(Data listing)

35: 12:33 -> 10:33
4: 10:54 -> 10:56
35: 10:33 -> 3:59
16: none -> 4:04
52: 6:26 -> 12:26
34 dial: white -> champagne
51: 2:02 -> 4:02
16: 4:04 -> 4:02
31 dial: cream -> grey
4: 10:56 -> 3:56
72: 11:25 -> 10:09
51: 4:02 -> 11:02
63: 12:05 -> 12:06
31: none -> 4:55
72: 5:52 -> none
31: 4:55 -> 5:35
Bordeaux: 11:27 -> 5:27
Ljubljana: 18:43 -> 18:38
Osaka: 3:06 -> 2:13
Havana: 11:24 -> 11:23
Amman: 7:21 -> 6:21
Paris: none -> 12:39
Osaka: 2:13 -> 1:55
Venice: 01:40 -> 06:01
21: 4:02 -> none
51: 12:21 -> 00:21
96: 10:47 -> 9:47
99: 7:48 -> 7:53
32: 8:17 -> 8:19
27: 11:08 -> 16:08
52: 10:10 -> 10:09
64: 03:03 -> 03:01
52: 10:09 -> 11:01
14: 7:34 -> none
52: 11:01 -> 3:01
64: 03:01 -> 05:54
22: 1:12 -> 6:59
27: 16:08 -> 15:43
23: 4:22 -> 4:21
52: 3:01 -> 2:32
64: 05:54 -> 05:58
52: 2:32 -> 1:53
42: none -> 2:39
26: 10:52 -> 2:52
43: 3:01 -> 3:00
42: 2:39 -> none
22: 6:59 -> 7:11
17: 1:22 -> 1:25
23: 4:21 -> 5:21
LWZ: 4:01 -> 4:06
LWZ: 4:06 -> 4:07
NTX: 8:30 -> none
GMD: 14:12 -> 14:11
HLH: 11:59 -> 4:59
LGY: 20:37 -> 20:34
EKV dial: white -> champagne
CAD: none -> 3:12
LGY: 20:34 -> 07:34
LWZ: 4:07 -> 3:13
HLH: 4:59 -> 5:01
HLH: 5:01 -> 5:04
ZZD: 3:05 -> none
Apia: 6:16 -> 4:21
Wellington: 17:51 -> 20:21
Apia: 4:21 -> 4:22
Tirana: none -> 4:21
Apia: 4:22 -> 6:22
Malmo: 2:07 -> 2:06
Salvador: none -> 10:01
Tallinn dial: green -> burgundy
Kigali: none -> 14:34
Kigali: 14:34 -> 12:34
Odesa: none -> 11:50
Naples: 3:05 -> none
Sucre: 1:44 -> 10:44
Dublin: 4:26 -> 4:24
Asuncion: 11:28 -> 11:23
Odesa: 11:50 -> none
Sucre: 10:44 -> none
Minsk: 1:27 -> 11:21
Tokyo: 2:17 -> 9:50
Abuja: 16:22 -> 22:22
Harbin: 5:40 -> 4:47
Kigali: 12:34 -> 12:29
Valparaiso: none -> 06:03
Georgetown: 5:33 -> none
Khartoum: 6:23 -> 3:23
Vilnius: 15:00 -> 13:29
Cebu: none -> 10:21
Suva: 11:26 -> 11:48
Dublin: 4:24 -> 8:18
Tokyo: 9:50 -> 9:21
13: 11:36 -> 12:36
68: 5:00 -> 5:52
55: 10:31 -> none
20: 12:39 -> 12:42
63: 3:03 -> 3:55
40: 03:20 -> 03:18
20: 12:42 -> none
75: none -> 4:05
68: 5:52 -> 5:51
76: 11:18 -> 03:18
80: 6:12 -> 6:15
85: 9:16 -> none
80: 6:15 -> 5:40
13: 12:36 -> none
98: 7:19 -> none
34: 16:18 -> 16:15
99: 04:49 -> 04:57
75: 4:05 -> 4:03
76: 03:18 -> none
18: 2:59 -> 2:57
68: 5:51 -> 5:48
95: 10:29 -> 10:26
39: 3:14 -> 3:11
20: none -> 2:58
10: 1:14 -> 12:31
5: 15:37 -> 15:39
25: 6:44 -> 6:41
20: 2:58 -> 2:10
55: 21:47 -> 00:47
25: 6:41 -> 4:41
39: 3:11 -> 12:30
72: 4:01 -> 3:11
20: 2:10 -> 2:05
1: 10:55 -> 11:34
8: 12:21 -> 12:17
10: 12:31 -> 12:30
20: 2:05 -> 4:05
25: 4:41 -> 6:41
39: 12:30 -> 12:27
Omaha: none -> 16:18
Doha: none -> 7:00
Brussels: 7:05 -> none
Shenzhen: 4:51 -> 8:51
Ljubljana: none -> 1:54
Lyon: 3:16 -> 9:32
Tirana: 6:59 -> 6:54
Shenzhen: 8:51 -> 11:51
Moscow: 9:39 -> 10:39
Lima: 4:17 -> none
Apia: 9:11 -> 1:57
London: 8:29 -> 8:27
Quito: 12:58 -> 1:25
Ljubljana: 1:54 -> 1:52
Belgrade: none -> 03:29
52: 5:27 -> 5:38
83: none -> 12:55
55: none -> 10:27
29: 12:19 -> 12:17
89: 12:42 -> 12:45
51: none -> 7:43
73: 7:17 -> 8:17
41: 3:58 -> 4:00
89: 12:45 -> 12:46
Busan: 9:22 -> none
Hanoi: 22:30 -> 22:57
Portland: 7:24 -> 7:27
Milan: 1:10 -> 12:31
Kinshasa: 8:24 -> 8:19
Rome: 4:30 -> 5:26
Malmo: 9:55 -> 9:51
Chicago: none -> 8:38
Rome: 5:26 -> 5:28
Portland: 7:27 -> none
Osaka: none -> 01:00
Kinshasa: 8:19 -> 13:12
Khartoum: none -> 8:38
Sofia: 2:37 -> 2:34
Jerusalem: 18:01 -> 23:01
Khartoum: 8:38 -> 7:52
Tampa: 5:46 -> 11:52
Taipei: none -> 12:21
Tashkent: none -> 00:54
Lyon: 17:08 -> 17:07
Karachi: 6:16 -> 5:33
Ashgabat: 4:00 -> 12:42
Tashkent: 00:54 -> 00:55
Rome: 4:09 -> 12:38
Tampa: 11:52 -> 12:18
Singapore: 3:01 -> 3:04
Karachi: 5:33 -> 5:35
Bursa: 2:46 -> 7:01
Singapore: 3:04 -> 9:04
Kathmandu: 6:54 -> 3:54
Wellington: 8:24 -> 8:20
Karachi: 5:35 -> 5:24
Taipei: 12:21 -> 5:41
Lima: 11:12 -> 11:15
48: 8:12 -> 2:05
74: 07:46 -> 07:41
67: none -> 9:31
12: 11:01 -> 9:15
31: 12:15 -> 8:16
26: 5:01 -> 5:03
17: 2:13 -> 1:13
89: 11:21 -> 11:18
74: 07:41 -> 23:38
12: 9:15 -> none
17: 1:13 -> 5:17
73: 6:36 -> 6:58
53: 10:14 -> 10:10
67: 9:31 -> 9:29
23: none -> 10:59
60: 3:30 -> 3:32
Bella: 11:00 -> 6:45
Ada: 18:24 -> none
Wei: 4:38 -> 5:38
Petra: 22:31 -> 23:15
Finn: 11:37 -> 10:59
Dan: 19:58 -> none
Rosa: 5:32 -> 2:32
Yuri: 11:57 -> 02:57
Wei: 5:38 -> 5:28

# THE REQUEST
Copy out every entry above without changing any character.

# REPLY
35: 12:33 -> 10:33
4: 10:54 -> 10:56
35: 10:33 -> 3:59
16: none -> 4:04
52: 6:26 -> 12:26
34 dial: white -> champagne
51: 2:02 -> 4:02
16: 4:04 -> 4:02
31 dial: cream -> grey
4: 10:56 -> 3:56
72: 11:25 -> 10:09
51: 4:02 -> 11:02
63: 12:05 -> 12:06
31: none -> 4:55
72: 5:52 -> none
31: 4:55 -> 5:35
Bordeaux: 11:27 -> 5:27
Ljubljana: 18:43 -> 18:38
Osaka: 3:06 -> 2:13
Havana: 11:24 -> 11:23
Amman: 7:21 -> 6:21
Paris: none -> 12:39
Osaka: 2:13 -> 1:55
Venice: 01:40 -> 06:01
21: 4:02 -> none
51: 12:21 -> 00:21
96: 10:47 -> 9:47
99: 7:48 -> 7:53
32: 8:17 -> 8:19
27: 11:08 -> 16:08
52: 10:10 -> 10:09
64: 03:03 -> 03:01
52: 10:09 -> 11:01
14: 7:34 -> none
52: 11:01 -> 3:01
64: 03:01 -> 05:54
22: 1:12 -> 6:59
27: 16:08 -> 15:43
23: 4:22 -> 4:21
52: 3:01 -> 2:32
64: 05:54 -> 05:58
52: 2:32 -> 1:53
42: none -> 2:39
26: 10:52 -> 2:52
43: 3:01 -> 3:00
42: 2:39 -> none
22: 6:59 -> 7:11
17: 1:22 -> 1:25
23: 4:21 -> 5:21
LWZ: 4:01 -> 4:06
LWZ: 4:06 -> 4:07
NTX: 8:30 -> none
GMD: 14:12 -> 14:11
HLH: 11:59 -> 4:59
LGY: 20:37 -> 20:34
EKV dial: white -> champagne
CAD: none -> 3:12
LGY: 20:34 -> 07:34
LWZ: 4:07 -> 3:13
HLH: 4:59 -> 5:01
HLH: 5:01 -> 5:04
ZZD: 3:05 -> none
Apia: 6:16 -> 4:21
Wellington: 17:51 -> 20:21
Apia: 4:21 -> 4:22
Tirana: none -> 4:21
Apia: 4:22 -> 6:22
Malmo: 2:07 -> 2:06
Salvador: none -> 10:01
Tallinn dial: green -> burgundy
Kigali: none -> 14:34
Kigali: 14:34 -> 12:34
Odesa: none -> 11:50
Naples: 3:05 -> none
Sucre: 1:44 -> 10:44
Dublin: 4:26 -> 4:24
Asuncion: 11:28 -> 11:23
Odesa: 11:50 -> none
Sucre: 10:44 -> none
Minsk: 1:27 -> 11:21
Tokyo: 2:17 -> 9:50
Abuja: 16:22 -> 22:22
Harbin: 5:40 -> 4:47
Kigali: 12:34 -> 12:29
Valparaiso: none -> 06:03
Georgetown: 5:33 -> none
Khartoum: 6:23 -> 3:23
Vilnius: 15:00 -> 13:29
Cebu: none -> 10:21
Suva: 11:26 -> 11:48
Dublin: 4:24 -> 8:18
Tokyo: 9:50 -> 9:21
13: 11:36 -> 12:36
68: 5:00 -> 5:52
55: 10:31 -> none
20: 12:39 -> 12:42
63: 3:03 -> 3:55
40: 03:20 -> 03:18
20: 12:42 -> none
75: none -> 4:05
68: 5:52 -> 5:51
76: 11:18 -> 03:18
80: 6:12 -> 6:15
85: 9:16 -> none
80: 6:15 -> 5:40
13: 12:36 -> none
98: 7:19 -> none
34: 16:18 -> 16:15
99: 04:49 -> 04:57
75: 4:05 -> 4:03
76: 03:18 -> none
18: 2:59 -> 2:57
68: 5:51 -> 5:48
95: 10:29 -> 10:26
39: 3:14 -> 3:11
20: none -> 2:58
10: 1:14 -> 12:31
5: 15:37 -> 15:39
25: 6:44 -> 6:41
20: 2:58 -> 2:10
55: 21:47 -> 00:47
25: 6:41 -> 4:41
39: 3:11 -> 12:30
72: 4:01 -> 3:11
20: 2:10 -> 2:05
1: 10:55 -> 11:34
8: 12:21 -> 12:17
10: 12:31 -> 12:30
20: 2:05 -> 4:05
25: 4:41 -> 6:41
39: 12:30 -> 12:27
Omaha: none -> 16:18
Doha: none -> 7:00
Brussels: 7:05 -> none
Shenzhen: 4:51 -> 8:51
Ljubljana: none -> 1:54
Lyon: 3:16 -> 9:32
Tirana: 6:59 -> 6:54
Shenzhen: 8:51 -> 11:51
Moscow: 9:39 -> 10:39
Lima: 4:17 -> none
Apia: 9:11 -> 1:57
London: 8:29 -> 8:27
Quito: 12:58 -> 1:25
Ljubljana: 1:54 -> 1:52
Belgrade: none -> 03:29
52: 5:27 -> 5:38
83: none -> 12:55
55: none -> 10:27
29: 12:19 -> 12:17
89: 12:42 -> 12:45
51: none -> 7:43
73: 7:17 -> 8:17
41: 3:58 -> 4:00
89: 12:45 -> 12:46
Busan: 9:22 -> none
Hanoi: 22:30 -> 22:57
Portland: 7:24 -> 7:27
Milan: 1:10 -> 12:31
Kinshasa: 8:24 -> 8:19
Rome: 4:30 -> 5:26
Malmo: 9:55 -> 9:51
Chicago: none -> 8:38
Rome: 5:26 -> 5:28
Portland: 7:27 -> none
Osaka: none -> 01:00
Kinshasa: 8:19 -> 13:12
Khartoum: none -> 8:38
Sofia: 2:37 -> 2:34
Jerusalem: 18:01 -> 23:01
Khartoum: 8:38 -> 7:52
Tampa: 5:46 -> 11:52
Taipei: none -> 12:21
Tashkent: none -> 00:54
Lyon: 17:08 -> 17:07
Karachi: 6:16 -> 5:33
Ashgabat: 4:00 -> 12:42
Tashkent: 00:54 -> 00:55
Rome: 4:09 -> 12:38
Tampa: 11:52 -> 12:18
Singapore: 3:01 -> 3:04
Karachi: 5:33 -> 5:35
Bursa: 2:46 -> 7:01
Singapore: 3:04 -> 9:04
Kathmandu: 6:54 -> 3:54
Wellington: 8:24 -> 8:20
Karachi: 5:35 -> 5:24
Taipei: 12:21 -> 5:41
Lima: 11:12 -> 11:15
48: 8:12 -> 2:05
74: 07:46 -> 07:41
67: none -> 9:31
12: 11:01 -> 9:15
31: 12:15 -> 8:16
26: 5:01 -> 5:03
17: 2:13 -> 1:13
89: 11:21 -> 11:18
74: 07:41 -> 23:38
12: 9:15 -> none
17: 1:13 -> 5:17
73: 6:36 -> 6:58
53: 10:14 -> 10:10
67: 9:31 -> 9:29
23: none -> 10:59
60: 3:30 -> 3:32
Bella: 11:00 -> 6:45
Ada: 18:24 -> none
Wei: 4:38 -> 5:38
Petra: 22:31 -> 23:15
Finn: 11:37 -> 10:59
Dan: 19:58 -> none
Rosa: 5:32 -> 2:32
Yuri: 11:57 -> 02:57
Wei: 5:38 -> 5:28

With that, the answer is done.